To do => Switch "none" to "blank" in the records, starting at the first line and ending at the line that contains "Auckland: 12:30 -> 12:34". Write out only those lines again, leaving everything else in them unchanged.

····················

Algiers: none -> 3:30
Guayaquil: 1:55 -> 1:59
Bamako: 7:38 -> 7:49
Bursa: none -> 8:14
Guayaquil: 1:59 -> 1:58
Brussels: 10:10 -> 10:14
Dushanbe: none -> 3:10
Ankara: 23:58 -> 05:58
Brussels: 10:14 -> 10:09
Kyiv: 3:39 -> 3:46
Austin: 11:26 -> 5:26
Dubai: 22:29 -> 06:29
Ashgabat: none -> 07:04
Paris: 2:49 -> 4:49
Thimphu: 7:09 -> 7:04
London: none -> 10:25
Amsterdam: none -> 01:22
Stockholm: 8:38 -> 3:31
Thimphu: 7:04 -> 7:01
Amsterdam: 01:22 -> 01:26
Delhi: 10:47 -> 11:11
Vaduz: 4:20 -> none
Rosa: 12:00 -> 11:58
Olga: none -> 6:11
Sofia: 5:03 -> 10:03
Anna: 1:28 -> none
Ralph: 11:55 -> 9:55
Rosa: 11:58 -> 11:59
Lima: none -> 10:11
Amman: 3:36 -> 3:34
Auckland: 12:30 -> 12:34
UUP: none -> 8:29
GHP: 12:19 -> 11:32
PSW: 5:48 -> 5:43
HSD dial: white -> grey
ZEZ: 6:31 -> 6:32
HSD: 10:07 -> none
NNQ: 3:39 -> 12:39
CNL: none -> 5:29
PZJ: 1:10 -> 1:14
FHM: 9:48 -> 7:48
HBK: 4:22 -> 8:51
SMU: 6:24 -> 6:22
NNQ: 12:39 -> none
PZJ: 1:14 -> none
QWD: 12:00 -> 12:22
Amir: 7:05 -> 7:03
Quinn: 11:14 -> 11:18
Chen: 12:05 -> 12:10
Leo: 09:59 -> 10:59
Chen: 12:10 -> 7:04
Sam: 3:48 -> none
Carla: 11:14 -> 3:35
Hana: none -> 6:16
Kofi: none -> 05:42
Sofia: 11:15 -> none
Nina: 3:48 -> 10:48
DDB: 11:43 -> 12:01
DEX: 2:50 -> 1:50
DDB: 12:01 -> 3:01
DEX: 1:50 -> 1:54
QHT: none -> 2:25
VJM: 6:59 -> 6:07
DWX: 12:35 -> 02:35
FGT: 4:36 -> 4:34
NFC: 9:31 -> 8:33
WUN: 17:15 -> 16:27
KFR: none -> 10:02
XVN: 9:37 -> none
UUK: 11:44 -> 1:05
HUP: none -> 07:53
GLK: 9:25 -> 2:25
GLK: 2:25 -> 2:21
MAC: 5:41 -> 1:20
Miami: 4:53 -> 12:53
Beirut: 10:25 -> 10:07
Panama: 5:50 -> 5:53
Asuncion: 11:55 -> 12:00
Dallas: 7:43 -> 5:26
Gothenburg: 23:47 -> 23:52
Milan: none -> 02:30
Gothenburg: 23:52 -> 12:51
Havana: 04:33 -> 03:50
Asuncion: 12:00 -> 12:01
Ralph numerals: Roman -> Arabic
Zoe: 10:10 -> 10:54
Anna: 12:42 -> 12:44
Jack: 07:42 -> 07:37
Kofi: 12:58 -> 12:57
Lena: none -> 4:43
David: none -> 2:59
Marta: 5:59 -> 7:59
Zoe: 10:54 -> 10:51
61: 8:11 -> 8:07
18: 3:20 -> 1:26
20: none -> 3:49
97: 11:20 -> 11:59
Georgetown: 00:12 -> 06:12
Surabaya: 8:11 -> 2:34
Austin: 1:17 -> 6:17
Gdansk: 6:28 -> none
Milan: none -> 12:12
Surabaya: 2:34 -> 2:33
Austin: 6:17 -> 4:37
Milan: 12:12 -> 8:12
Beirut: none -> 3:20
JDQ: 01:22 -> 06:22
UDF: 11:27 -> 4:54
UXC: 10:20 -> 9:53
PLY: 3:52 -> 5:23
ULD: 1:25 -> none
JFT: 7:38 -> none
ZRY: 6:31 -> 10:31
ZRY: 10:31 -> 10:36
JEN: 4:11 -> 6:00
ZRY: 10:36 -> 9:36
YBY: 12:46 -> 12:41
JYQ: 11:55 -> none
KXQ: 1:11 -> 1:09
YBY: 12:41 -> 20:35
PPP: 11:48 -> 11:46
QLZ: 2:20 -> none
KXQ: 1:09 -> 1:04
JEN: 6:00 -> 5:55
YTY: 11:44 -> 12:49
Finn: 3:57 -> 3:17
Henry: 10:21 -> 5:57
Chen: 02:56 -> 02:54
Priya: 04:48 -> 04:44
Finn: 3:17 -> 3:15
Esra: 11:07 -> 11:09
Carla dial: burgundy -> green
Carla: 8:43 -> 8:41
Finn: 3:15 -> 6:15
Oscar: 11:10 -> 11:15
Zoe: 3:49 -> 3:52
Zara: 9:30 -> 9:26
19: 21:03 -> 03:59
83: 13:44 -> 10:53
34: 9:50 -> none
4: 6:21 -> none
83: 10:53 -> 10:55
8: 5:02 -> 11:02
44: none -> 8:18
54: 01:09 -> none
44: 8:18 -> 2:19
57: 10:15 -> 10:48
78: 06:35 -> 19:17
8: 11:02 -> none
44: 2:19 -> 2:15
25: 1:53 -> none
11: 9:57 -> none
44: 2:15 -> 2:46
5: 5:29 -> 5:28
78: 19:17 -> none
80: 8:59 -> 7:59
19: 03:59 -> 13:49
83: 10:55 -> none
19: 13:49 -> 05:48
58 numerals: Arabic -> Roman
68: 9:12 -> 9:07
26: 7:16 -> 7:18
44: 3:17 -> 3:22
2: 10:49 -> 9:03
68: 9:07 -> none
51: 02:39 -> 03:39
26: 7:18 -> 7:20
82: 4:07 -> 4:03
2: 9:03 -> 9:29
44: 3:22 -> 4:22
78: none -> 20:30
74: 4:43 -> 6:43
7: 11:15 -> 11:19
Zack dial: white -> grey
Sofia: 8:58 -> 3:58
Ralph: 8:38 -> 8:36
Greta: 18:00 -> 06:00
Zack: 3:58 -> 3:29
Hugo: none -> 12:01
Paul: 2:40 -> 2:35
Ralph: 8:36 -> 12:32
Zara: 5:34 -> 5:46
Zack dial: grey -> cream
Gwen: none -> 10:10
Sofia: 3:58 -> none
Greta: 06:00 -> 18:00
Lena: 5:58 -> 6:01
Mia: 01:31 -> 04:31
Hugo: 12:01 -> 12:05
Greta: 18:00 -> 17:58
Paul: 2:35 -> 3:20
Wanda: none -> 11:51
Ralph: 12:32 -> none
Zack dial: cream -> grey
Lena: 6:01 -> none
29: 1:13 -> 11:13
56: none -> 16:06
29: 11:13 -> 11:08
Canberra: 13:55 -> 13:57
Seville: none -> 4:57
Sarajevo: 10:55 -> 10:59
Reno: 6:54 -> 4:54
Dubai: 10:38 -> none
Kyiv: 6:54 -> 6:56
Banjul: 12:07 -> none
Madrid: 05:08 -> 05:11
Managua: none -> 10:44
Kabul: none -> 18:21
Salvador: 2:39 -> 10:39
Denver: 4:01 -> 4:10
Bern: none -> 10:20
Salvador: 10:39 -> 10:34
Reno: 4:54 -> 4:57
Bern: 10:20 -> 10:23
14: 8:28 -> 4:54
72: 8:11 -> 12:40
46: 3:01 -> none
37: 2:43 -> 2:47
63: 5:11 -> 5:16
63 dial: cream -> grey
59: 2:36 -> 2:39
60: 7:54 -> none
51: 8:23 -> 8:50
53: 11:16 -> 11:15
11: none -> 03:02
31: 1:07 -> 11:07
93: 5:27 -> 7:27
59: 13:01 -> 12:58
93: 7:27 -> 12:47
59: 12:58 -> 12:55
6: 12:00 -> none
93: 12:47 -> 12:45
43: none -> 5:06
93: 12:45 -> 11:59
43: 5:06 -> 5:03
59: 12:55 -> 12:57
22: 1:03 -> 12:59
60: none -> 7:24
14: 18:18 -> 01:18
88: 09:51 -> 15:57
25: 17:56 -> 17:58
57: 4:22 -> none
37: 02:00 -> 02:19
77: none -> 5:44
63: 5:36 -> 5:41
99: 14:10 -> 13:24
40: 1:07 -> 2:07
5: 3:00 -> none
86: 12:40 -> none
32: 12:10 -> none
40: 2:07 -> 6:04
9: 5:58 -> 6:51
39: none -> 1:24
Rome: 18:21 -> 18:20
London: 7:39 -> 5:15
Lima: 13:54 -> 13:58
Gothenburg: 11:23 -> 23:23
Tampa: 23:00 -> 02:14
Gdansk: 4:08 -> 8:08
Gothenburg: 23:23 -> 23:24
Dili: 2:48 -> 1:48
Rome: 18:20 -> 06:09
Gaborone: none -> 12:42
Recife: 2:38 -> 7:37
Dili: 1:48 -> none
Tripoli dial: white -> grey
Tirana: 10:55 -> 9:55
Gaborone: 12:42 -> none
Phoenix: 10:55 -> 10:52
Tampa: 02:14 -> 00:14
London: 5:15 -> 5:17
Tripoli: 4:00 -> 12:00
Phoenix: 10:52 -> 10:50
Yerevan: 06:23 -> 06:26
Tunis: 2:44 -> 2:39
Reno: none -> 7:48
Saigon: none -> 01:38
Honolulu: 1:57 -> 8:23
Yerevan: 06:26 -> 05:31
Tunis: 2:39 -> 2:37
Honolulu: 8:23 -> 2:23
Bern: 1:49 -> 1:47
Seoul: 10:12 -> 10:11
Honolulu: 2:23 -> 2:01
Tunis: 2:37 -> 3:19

····················

Task answer =>
Algiers: blank -> 3:30
Guayaquil: 1:55 -> 1:59
Bamako: 7:38 -> 7:49
Bursa: blank -> 8:14
Guayaquil: 1:59 -> 1:58
Brussels: 10:10 -> 10:14
Dushanbe: blank -> 3:10
Ankara: 23:58 -> 05:58
Brussels: 10:14 -> 10:09
Kyiv: 3:39 -> 3:46
Austin: 11:26 -> 5:26
Dubai: 22:29 -> 06:29
Ashgabat: blank -> 07:04
Paris: 2:49 -> 4:49
Thimphu: 7:09 -> 7:04
London: blank -> 10:25
Amsterdam: blank -> 01:22
Stockholm: 8:38 -> 3:31
Thimphu: 7:04 -> 7:01
Amsterdam: 01:22 -> 01:26
Delhi: 10:47 -> 11:11
Vaduz: 4:20 -> blank
Rosa: 12:00 -> 11:58
Olga: blank -> 6:11
Sofia: 5:03 -> 10:03
Anna: 1:28 -> blank
Ralph: 11:55 -> 9:55
Rosa: 11:58 -> 11:59
Lima: blank -> 10:11
Amman: 3:36 -> 3:34
Auckland: 12:30 -> 12:34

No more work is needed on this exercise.